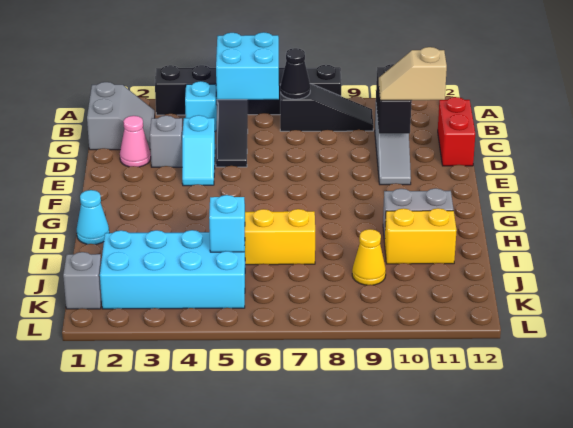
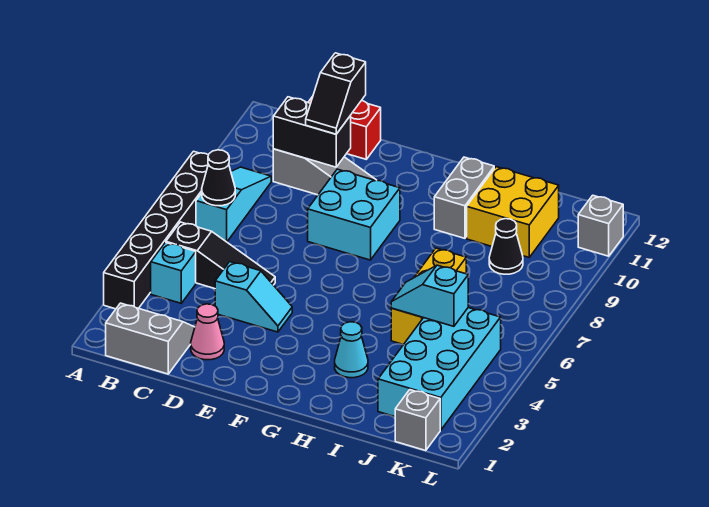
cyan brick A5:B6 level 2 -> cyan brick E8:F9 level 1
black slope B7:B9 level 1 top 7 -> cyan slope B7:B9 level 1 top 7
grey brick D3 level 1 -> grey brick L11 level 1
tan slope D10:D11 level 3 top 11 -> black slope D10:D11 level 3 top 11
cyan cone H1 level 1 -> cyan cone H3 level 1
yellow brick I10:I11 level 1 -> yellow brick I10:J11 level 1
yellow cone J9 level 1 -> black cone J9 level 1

•••••

▶ [TO DO] The records above are to be set down exactly as written, with no images.

▶ [RESULT OF THE TASK]
cyan brick A5:B6 level 2 -> cyan brick E8:F9 level 1
black slope B7:B9 level 1 top 7 -> cyan slope B7:B9 level 1 top 7
grey brick D3 level 1 -> grey brick L11 level 1
tan slope D10:D11 level 3 top 11 -> black slope D10:D11 level 3 top 11
cyan cone H1 level 1 -> cyan cone H3 level 1
yellow brick I10:I11 level 1 -> yellow brick I10:J11 level 1
yellow cone J9 level 1 -> black cone J9 level 1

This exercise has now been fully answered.